● Exercise
Using the entries that follow, write out the line containing "U7: NAND 74HC132", the line containing "U19: XOR CD4070", and every line between them, exactly and nothing else.

══ Entries provided ══

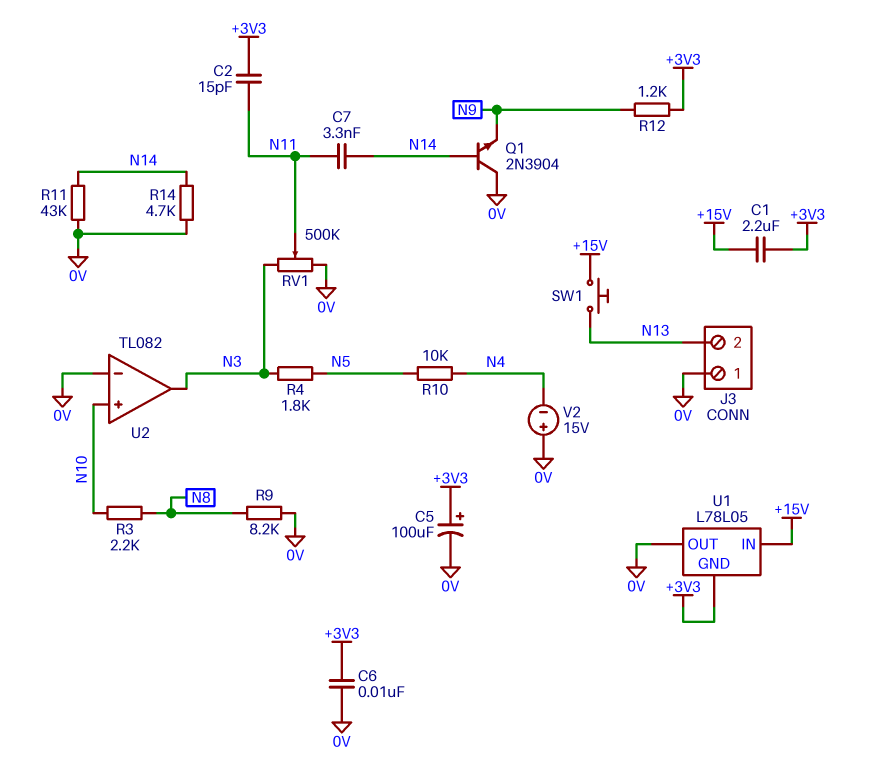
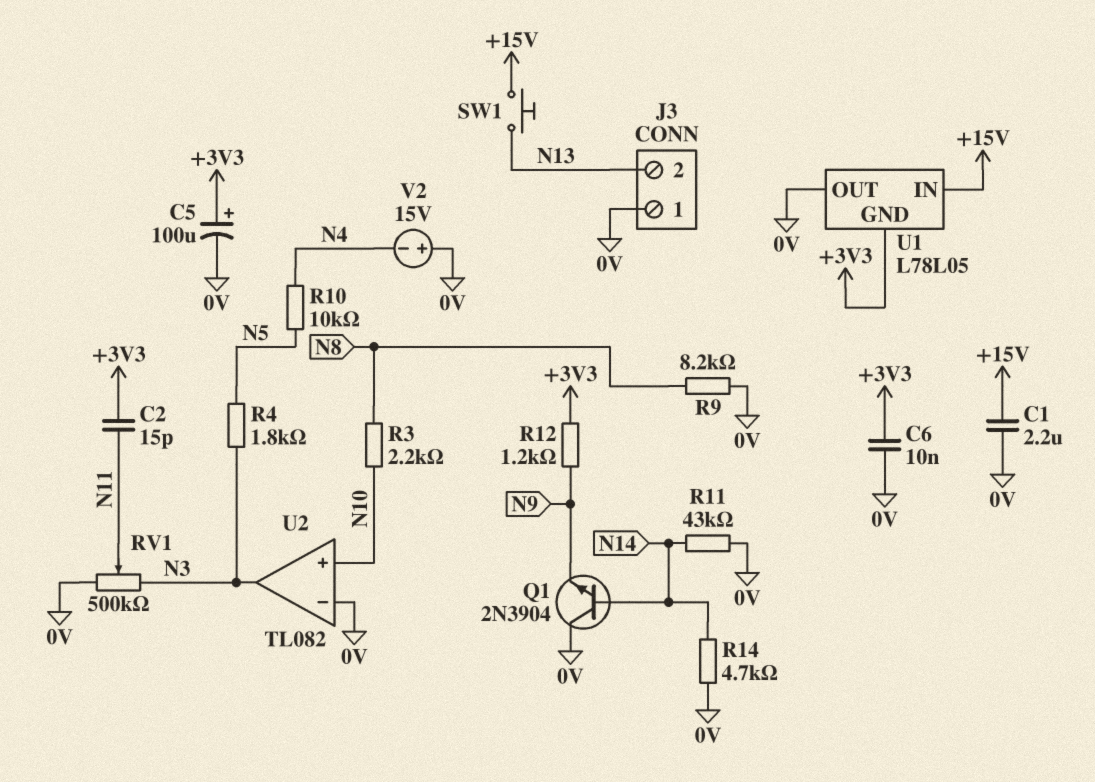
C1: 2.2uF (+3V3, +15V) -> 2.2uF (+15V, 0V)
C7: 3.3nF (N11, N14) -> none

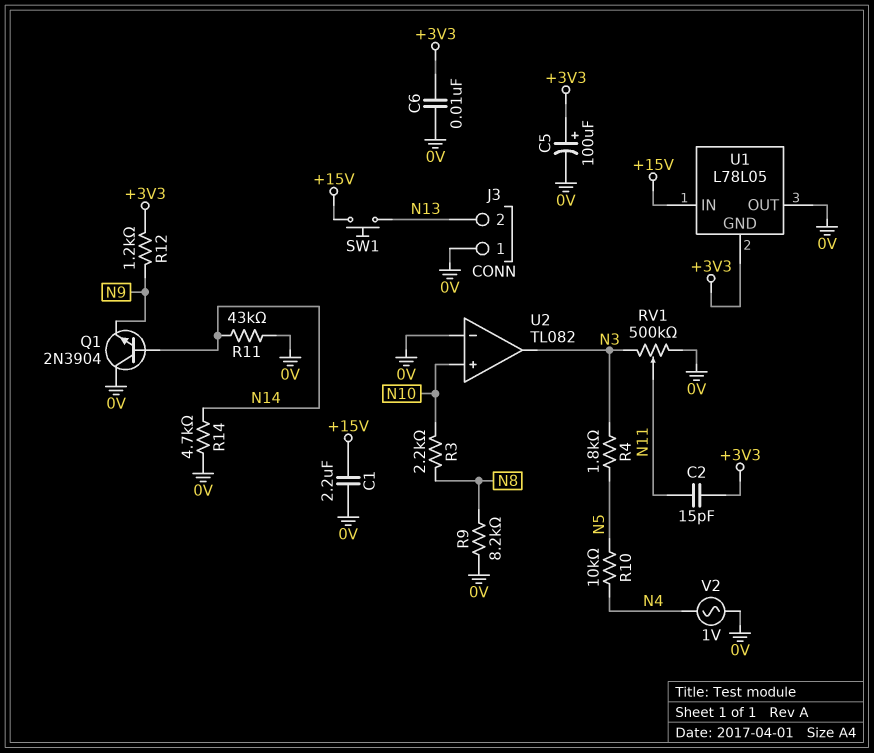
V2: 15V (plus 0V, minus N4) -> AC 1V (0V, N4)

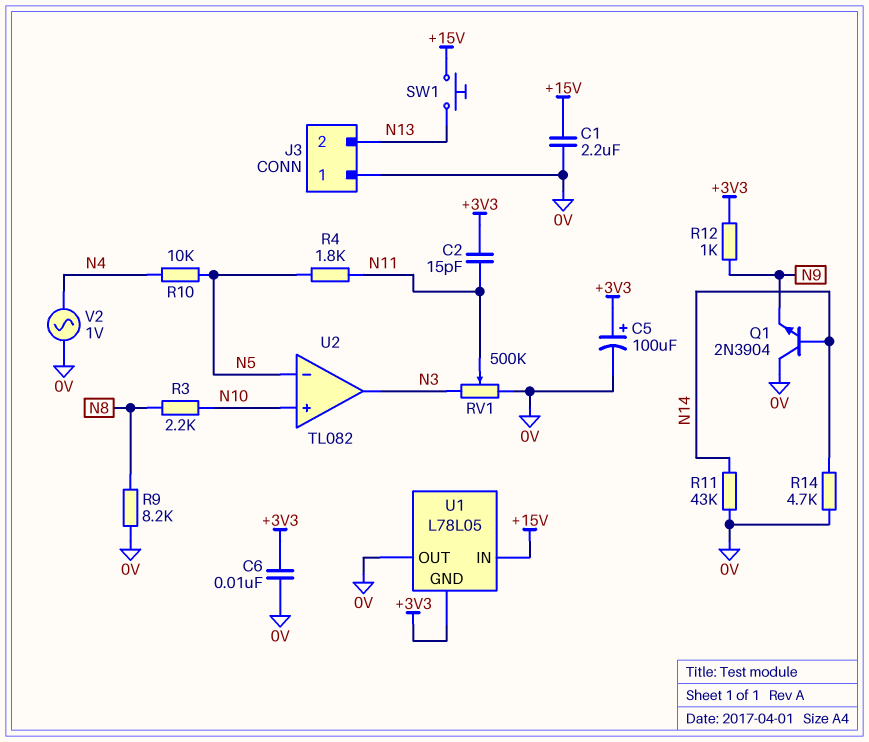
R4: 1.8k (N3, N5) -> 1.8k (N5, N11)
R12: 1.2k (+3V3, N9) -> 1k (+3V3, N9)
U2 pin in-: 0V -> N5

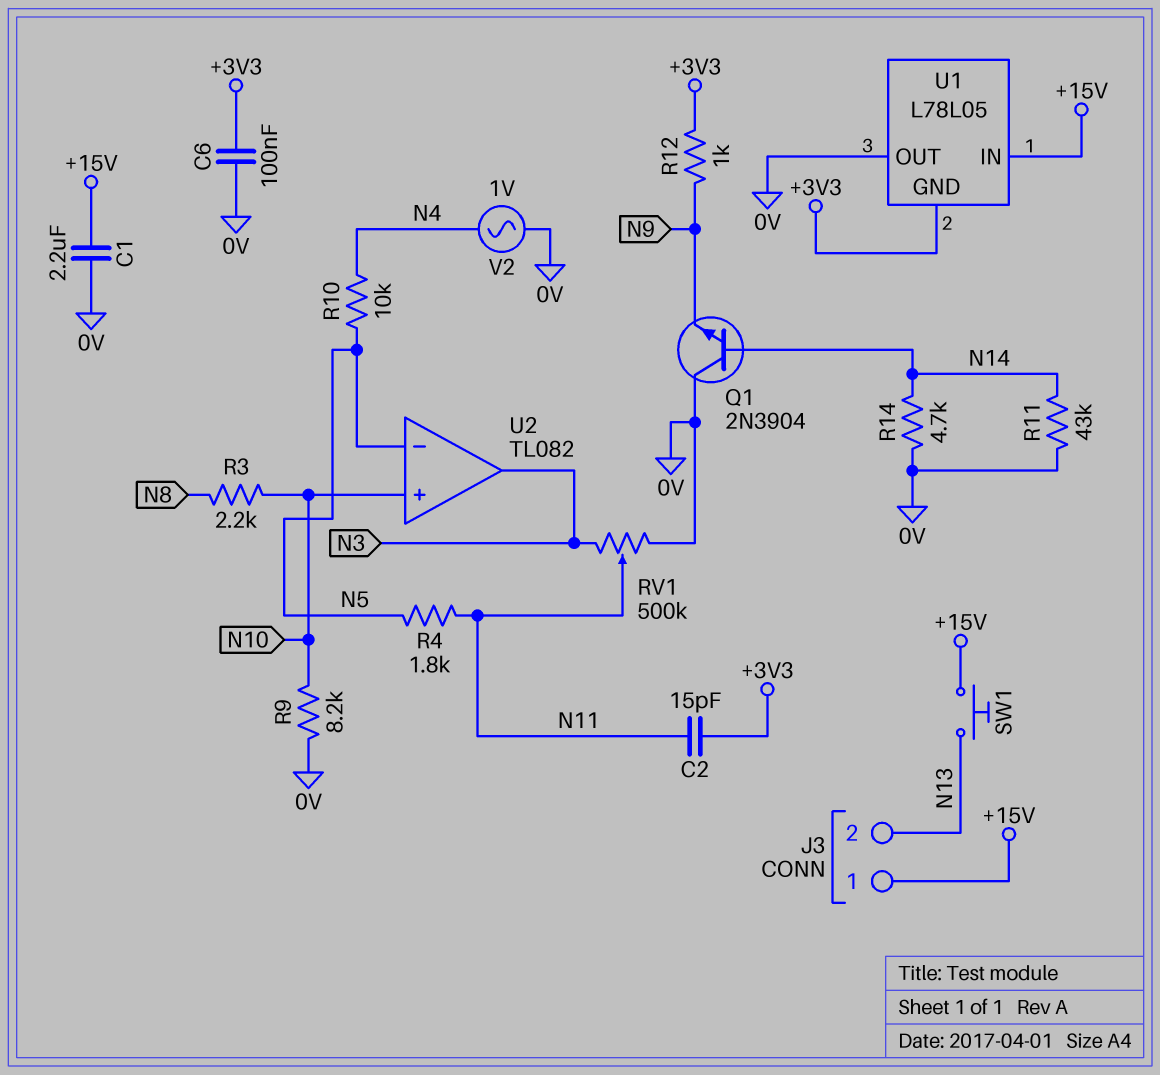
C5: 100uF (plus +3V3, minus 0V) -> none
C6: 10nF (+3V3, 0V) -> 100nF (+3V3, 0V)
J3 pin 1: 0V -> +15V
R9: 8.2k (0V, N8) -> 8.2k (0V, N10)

═══
══ Entries provided ══

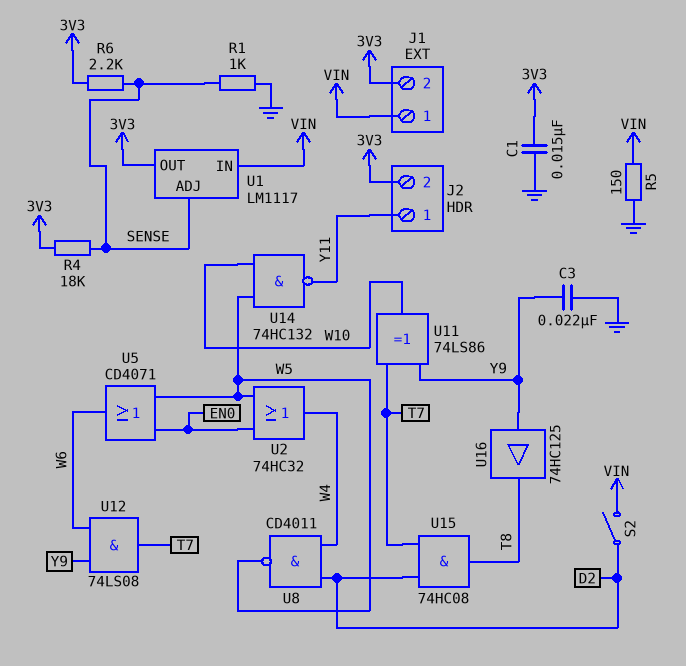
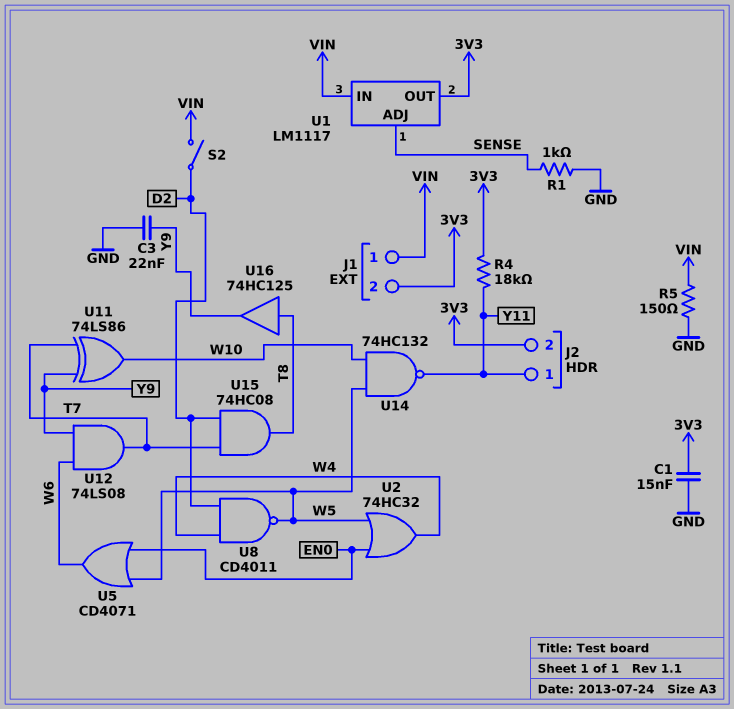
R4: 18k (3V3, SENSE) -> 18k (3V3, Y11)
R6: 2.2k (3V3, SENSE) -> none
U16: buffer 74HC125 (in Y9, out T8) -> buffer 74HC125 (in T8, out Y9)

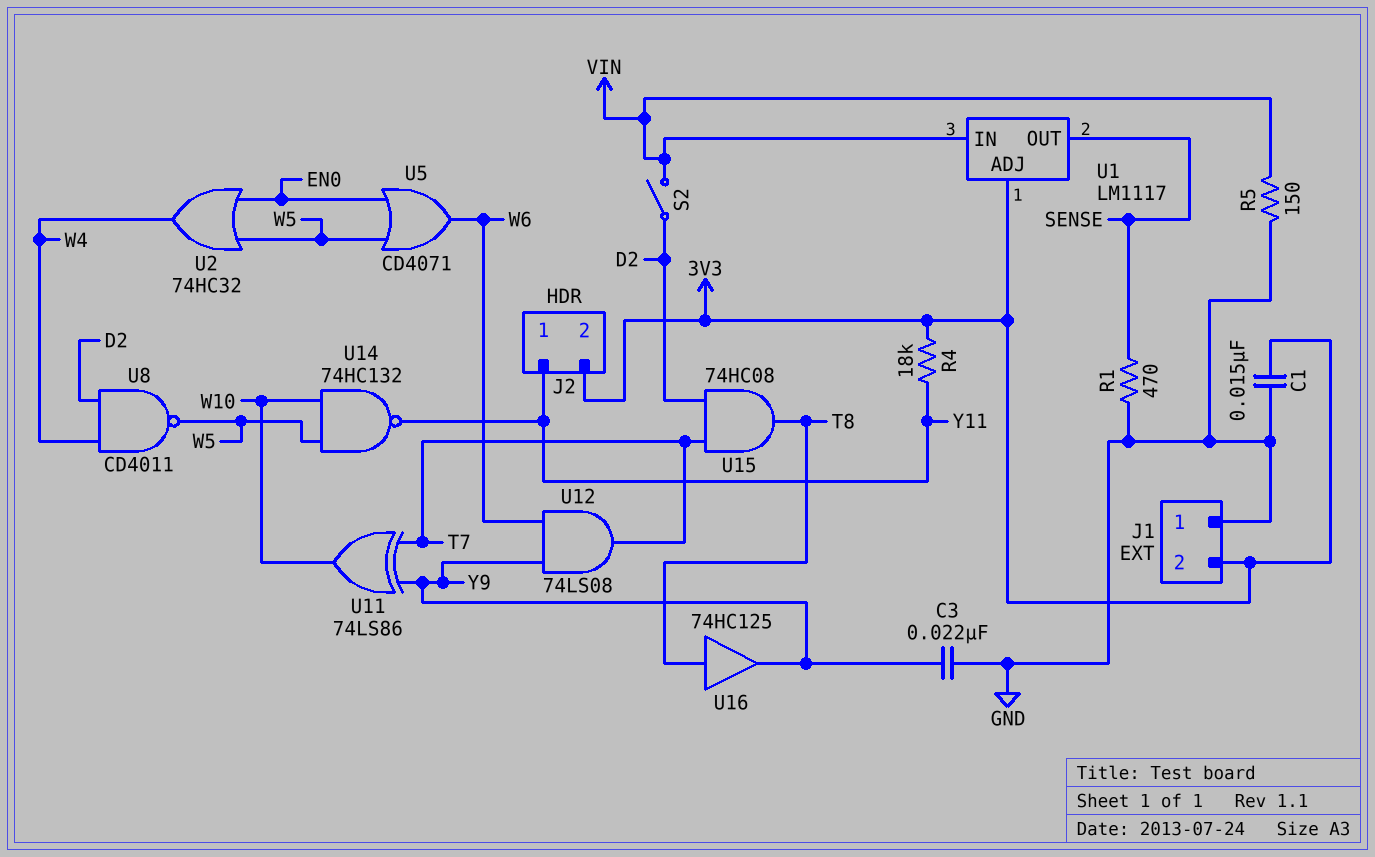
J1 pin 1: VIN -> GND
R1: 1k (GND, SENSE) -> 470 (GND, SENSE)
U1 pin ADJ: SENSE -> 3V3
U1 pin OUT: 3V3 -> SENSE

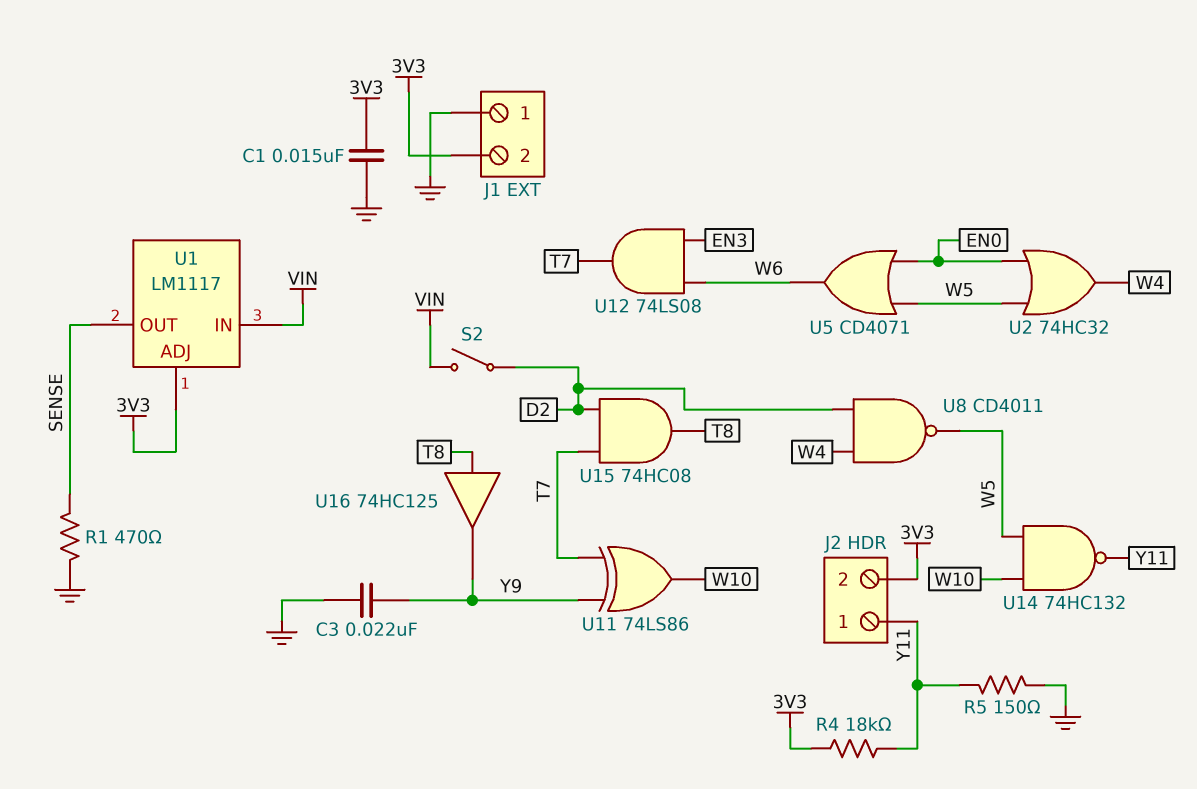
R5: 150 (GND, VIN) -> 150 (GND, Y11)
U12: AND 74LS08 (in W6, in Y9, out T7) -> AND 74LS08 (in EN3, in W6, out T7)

═══
══ Entries provided ══

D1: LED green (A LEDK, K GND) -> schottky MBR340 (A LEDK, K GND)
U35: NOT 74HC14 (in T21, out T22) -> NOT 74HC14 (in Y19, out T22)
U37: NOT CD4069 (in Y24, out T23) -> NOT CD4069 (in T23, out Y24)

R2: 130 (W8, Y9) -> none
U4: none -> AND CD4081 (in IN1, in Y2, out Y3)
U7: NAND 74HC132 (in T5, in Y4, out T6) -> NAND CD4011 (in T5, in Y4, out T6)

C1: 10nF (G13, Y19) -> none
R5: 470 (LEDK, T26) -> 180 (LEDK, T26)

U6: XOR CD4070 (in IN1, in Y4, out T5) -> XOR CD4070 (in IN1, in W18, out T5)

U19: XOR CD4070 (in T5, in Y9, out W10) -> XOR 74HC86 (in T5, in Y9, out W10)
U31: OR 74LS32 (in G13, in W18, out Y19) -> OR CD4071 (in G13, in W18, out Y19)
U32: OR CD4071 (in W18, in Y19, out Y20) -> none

═══

● Answer area
U7: NAND 74HC132 (in T5, in Y4, out T6) -> NAND CD4011 (in T5, in Y4, out T6)

C1: 10nF (G13, Y19) -> none
R5: 470 (LEDK, T26) -> 180 (LEDK, T26)

U6: XOR CD4070 (in IN1, in Y4, out T5) -> XOR CD4070 (in IN1, in W18, out T5)

U19: XOR CD4070 (in T5, in Y9, out W10) -> XOR 74HC86 (in T5, in Y9, out W10)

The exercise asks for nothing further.